_Stored data entries_
↓↓↓

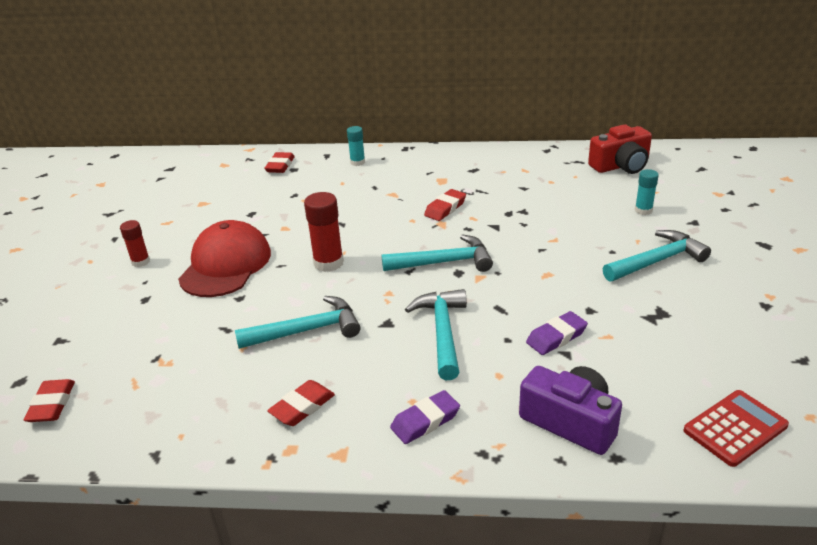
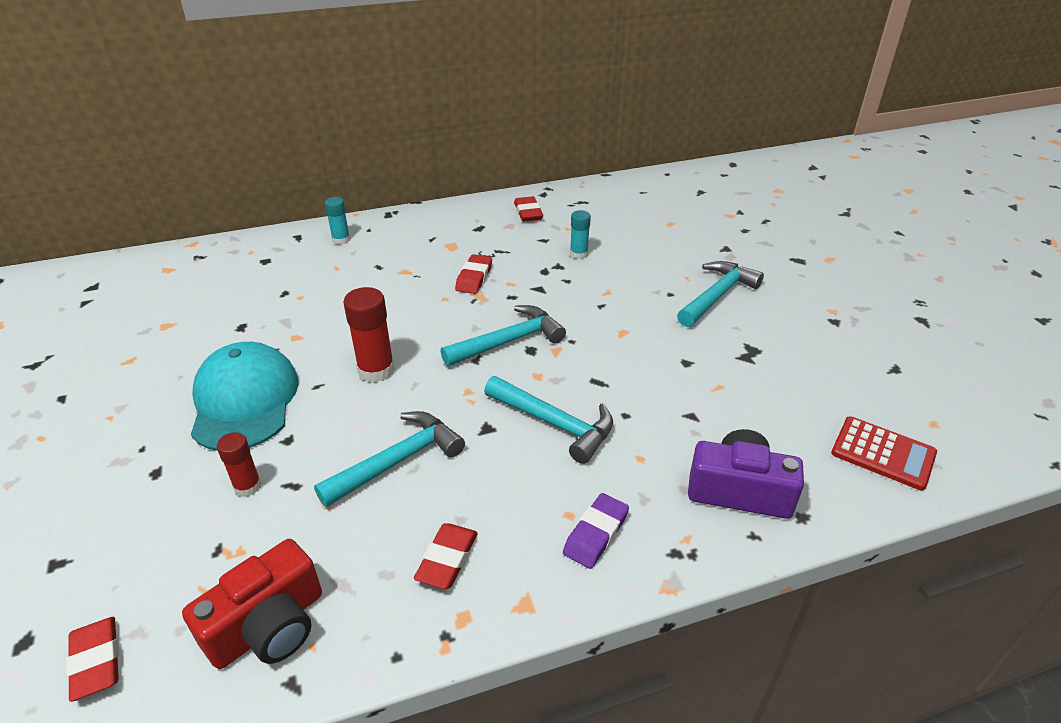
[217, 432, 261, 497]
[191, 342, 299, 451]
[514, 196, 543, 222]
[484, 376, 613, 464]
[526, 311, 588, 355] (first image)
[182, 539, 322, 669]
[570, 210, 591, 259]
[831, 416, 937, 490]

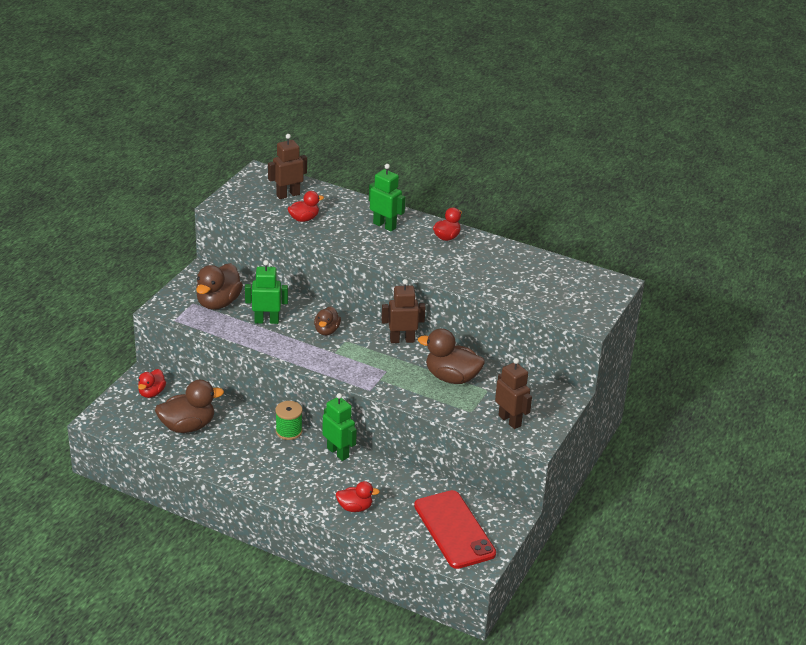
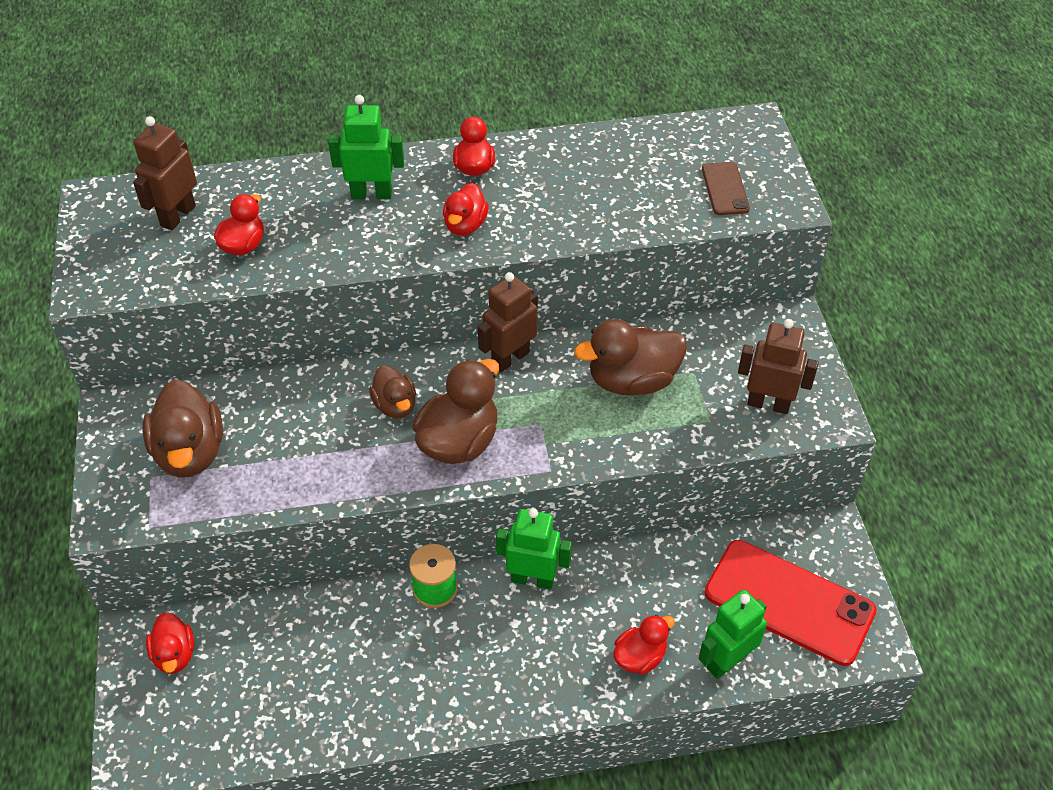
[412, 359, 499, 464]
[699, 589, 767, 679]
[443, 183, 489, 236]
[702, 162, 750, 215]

↑↑↑

_TASK STATEMENT_
Output the lines above in full and exactly. Leave out every picture.

_SOLVED EXERCISE_
[217, 432, 261, 497]
[191, 342, 299, 451]
[514, 196, 543, 222]
[484, 376, 613, 464]
[526, 311, 588, 355] (first image)
[182, 539, 322, 669]
[570, 210, 591, 259]
[831, 416, 937, 490]

[412, 359, 499, 464]
[699, 589, 767, 679]
[443, 183, 489, 236]
[702, 162, 750, 215]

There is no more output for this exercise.